[[ Record excerpts, beginning ]]
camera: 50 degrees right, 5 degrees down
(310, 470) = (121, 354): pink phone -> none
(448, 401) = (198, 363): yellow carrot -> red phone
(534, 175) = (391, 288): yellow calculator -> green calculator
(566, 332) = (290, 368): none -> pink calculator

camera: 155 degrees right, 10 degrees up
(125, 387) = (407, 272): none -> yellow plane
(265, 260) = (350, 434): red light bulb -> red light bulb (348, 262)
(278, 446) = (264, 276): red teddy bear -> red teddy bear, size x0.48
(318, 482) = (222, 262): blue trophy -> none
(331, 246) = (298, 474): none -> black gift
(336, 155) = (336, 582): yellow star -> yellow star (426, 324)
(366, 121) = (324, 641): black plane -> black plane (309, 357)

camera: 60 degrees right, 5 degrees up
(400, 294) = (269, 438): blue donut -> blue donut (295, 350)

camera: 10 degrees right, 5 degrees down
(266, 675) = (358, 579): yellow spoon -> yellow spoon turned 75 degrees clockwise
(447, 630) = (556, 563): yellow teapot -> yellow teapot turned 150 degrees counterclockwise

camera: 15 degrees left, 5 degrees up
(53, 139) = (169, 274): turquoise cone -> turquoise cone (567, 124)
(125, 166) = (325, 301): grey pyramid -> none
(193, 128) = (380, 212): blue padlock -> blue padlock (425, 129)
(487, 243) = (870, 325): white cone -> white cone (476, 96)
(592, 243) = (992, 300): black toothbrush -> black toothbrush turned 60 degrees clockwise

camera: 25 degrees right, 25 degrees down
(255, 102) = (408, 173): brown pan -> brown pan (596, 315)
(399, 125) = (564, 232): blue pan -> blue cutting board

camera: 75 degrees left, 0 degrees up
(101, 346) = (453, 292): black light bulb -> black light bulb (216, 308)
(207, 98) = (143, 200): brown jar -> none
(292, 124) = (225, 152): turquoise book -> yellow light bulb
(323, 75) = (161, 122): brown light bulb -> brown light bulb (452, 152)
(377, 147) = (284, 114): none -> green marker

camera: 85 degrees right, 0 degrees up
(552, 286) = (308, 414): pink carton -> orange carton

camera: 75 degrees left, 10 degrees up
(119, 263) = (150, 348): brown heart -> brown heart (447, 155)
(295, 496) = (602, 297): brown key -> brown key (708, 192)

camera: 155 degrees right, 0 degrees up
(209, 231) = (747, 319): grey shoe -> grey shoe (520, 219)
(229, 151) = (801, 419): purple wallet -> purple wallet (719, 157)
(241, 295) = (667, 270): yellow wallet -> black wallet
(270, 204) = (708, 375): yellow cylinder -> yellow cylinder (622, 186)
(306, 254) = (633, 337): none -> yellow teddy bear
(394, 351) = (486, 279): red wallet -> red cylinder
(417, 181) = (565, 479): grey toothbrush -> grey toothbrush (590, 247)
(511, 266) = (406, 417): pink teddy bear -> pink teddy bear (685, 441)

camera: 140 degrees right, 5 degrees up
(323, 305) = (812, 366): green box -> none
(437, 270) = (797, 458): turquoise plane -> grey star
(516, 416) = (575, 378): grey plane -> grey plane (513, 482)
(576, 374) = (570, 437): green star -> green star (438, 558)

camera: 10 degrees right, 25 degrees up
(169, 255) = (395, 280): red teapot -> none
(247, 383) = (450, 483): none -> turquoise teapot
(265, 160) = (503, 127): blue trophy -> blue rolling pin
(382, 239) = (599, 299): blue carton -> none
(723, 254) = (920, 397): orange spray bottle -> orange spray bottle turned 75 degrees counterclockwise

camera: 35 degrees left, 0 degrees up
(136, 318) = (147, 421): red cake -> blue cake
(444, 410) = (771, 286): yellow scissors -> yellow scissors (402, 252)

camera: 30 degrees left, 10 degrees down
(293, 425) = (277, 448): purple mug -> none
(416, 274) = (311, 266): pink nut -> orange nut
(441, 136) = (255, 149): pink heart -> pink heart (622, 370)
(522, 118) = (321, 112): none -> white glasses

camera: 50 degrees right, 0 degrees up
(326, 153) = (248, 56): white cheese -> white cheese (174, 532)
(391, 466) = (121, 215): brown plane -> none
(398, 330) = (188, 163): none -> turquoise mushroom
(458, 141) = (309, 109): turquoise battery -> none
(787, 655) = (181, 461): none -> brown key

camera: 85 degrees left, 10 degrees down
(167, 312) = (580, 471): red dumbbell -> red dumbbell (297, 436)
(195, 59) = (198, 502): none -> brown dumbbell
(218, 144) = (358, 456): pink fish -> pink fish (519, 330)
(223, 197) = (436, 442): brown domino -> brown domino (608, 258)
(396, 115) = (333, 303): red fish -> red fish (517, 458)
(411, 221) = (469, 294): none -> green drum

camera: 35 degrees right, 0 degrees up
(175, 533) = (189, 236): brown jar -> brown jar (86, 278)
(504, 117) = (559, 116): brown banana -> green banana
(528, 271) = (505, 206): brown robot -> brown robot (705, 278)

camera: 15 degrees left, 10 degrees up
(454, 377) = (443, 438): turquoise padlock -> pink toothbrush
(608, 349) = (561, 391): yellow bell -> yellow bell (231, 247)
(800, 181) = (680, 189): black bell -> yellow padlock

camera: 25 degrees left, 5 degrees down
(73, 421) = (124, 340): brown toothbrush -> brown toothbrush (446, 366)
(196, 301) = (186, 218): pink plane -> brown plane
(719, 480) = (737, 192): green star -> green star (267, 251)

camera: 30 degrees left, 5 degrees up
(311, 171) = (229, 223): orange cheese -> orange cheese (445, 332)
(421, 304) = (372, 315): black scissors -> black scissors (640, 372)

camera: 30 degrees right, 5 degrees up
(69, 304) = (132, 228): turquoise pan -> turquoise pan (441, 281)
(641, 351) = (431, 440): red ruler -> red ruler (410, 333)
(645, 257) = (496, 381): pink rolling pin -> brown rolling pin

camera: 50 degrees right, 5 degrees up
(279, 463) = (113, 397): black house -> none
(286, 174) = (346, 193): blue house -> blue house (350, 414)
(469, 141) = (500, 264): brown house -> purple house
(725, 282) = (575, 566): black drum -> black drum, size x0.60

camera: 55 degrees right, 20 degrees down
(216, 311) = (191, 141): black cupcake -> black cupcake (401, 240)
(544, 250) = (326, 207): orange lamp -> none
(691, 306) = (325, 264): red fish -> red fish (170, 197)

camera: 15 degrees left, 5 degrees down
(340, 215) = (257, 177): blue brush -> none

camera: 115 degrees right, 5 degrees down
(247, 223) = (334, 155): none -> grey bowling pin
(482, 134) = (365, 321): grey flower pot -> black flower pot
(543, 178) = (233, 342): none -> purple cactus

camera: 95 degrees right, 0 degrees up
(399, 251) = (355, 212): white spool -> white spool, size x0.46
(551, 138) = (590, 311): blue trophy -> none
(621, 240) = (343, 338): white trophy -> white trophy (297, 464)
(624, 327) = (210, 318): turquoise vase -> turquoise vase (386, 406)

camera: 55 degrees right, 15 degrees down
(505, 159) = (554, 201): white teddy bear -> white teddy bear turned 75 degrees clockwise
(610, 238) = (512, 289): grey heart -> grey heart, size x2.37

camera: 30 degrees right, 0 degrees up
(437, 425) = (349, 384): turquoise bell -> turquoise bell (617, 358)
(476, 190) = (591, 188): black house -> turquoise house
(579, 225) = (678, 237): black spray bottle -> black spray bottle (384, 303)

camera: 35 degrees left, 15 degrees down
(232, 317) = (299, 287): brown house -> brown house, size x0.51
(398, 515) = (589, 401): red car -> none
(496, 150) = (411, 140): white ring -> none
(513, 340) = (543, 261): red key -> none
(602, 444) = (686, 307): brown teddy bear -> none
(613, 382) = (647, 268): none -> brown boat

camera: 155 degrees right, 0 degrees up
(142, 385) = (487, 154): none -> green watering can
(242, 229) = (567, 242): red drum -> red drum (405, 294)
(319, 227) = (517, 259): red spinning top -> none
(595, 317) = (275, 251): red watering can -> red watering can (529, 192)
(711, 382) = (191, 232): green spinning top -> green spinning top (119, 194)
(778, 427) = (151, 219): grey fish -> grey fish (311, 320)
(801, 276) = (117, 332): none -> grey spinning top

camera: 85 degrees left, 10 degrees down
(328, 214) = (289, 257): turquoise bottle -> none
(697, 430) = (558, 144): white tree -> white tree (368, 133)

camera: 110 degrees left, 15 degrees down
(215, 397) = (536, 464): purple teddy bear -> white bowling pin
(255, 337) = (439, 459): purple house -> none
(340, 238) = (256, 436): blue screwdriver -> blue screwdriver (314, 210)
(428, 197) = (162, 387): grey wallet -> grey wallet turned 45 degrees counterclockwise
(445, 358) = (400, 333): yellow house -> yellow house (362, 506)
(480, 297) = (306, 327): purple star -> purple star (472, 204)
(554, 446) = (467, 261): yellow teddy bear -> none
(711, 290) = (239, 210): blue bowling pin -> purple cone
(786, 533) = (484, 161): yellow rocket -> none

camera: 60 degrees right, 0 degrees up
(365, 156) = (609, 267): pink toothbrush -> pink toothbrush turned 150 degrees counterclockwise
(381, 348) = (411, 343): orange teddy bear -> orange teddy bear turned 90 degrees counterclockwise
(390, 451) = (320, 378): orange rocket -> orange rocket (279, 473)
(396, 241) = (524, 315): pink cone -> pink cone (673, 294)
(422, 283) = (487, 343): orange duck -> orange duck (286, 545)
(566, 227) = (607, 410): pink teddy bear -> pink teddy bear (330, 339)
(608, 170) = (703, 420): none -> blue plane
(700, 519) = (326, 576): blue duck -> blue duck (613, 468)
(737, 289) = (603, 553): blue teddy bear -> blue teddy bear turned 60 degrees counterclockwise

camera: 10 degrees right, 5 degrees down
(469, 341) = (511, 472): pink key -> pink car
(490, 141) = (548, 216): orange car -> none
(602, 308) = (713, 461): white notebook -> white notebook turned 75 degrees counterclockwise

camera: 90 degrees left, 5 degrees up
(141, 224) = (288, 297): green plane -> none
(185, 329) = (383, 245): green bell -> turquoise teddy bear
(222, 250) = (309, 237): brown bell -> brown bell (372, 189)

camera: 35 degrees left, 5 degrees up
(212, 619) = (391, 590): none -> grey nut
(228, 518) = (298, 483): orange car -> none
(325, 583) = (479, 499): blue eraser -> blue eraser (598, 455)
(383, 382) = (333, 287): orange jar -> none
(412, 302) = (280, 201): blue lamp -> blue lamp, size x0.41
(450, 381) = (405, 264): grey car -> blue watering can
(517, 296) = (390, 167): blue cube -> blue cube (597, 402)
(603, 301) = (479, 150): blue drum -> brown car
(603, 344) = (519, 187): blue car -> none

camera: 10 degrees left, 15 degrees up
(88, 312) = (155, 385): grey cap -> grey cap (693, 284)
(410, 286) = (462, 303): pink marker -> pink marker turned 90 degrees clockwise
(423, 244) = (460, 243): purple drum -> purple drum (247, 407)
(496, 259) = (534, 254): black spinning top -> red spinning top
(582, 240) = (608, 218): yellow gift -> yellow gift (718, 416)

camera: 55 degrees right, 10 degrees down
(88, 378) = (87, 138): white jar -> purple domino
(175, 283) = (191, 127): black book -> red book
[[ Record excerpts, end ]]
_Your task:_
Look for "padlock" in each line of the material, then copy the lines where it is found.

_Solution for this exercise:_
(193, 128) = (380, 212): blue padlock -> blue padlock (425, 129)
(454, 377) = (443, 438): turquoise padlock -> pink toothbrush
(800, 181) = (680, 189): black bell -> yellow padlock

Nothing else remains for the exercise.